• **Work to be completed**
For the records below, print the lines from the line with "C5: 1nF (N004, N010) -> none" through the line with "Y1: 25MHz (N010, N016)" exactly as written; include both end lines and exclude the rest.

• **Material supplied**
____
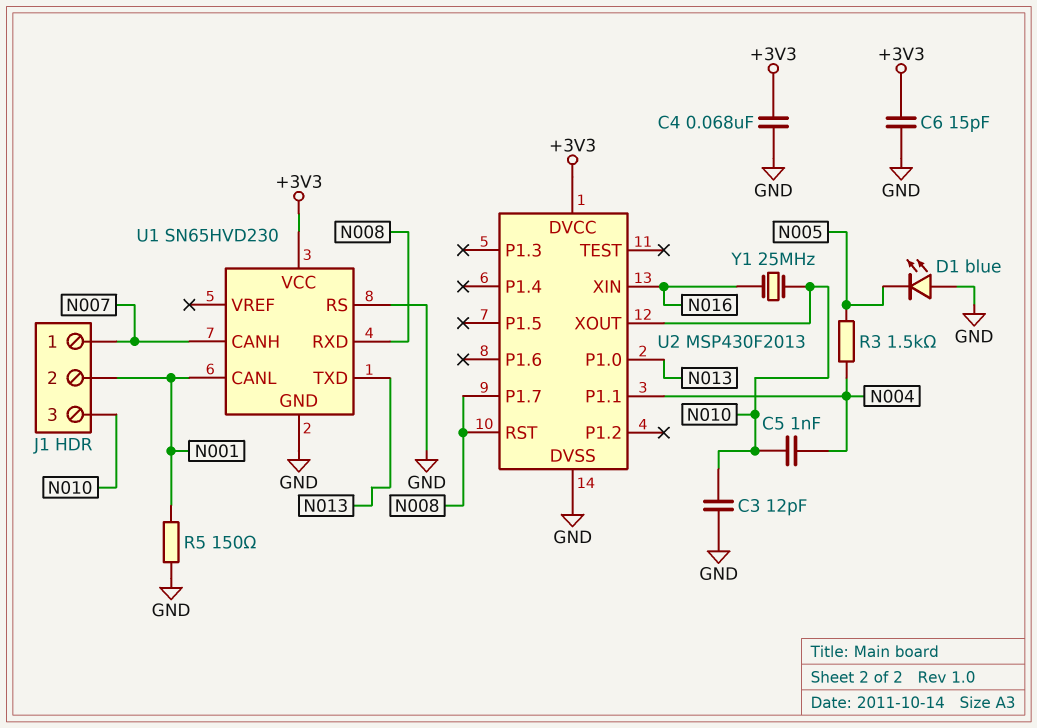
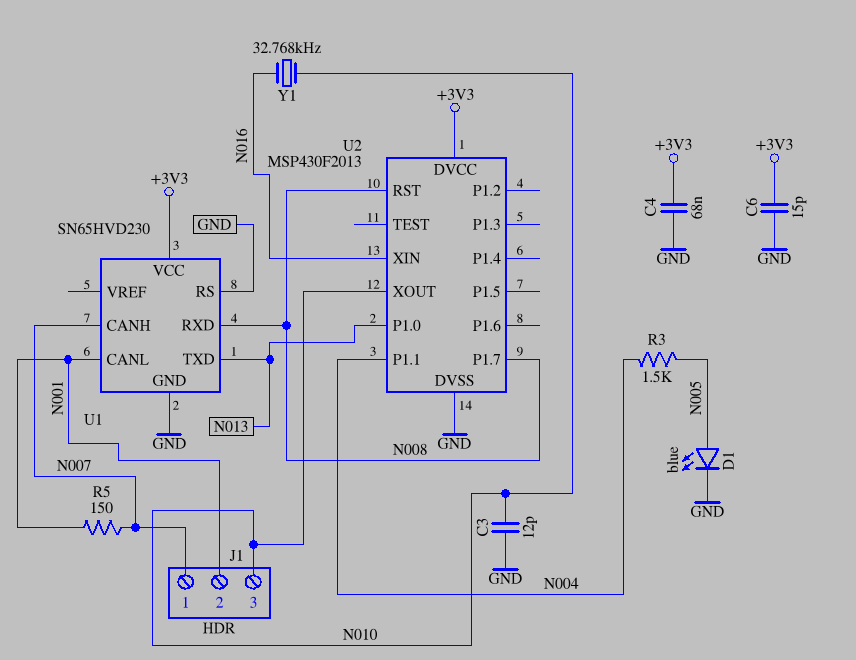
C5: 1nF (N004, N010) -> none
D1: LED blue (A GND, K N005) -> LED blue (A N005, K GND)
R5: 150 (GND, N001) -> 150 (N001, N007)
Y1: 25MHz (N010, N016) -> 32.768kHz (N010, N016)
____
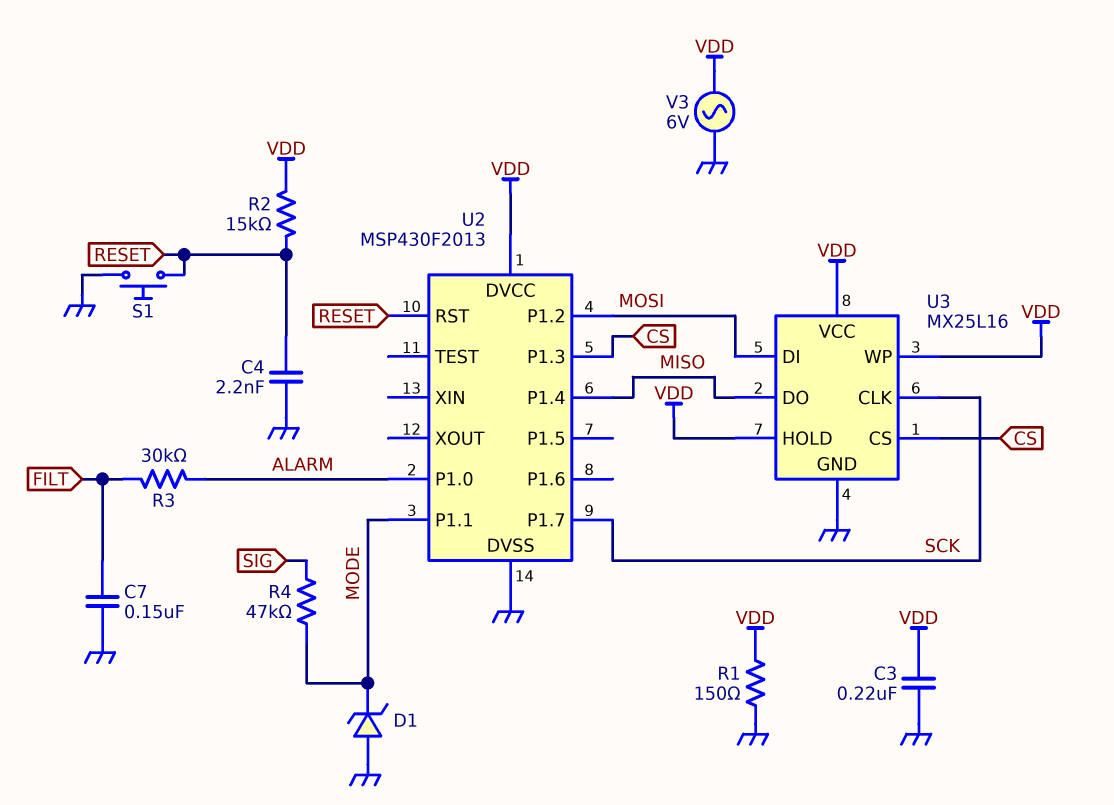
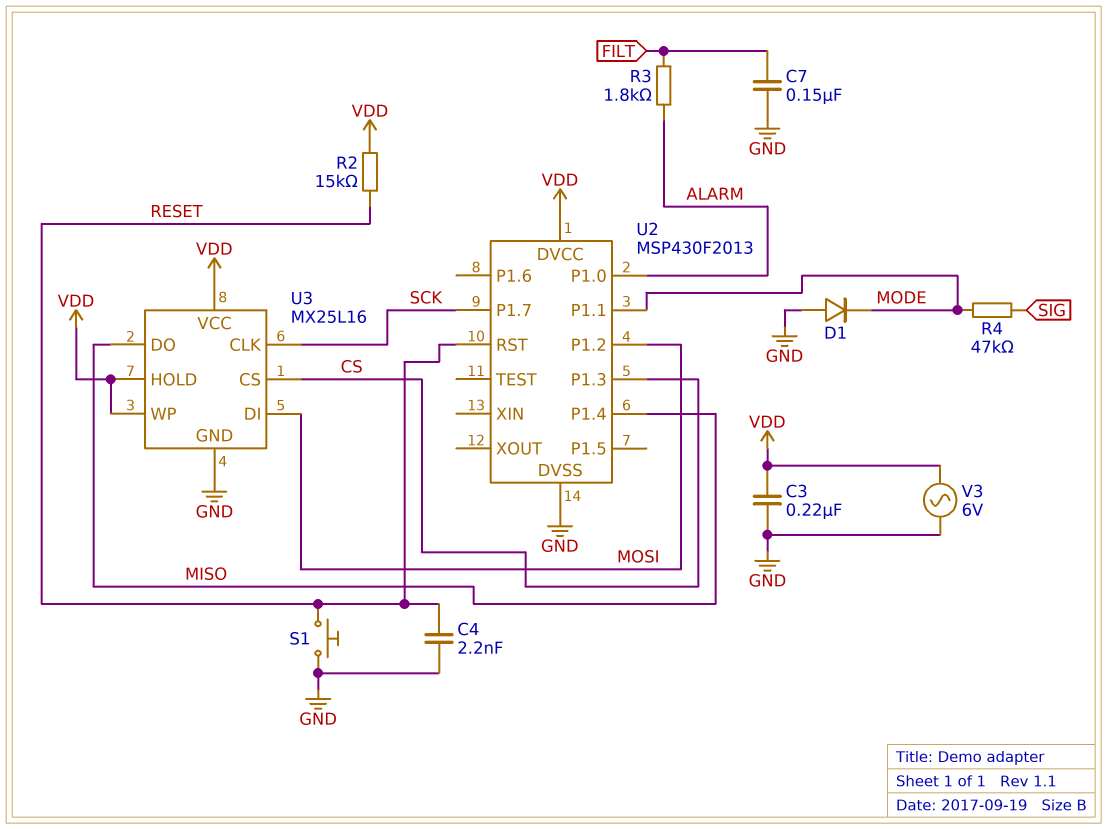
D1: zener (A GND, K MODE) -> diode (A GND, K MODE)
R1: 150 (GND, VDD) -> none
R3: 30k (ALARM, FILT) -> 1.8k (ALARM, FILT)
____
• **Worked solution**
C5: 1nF (N004, N010) -> none
D1: LED blue (A GND, K N005) -> LED blue (A N005, K GND)
R5: 150 (GND, N001) -> 150 (N001, N007)
Y1: 25MHz (N010, N016) -> 32.768kHz (N010, N016)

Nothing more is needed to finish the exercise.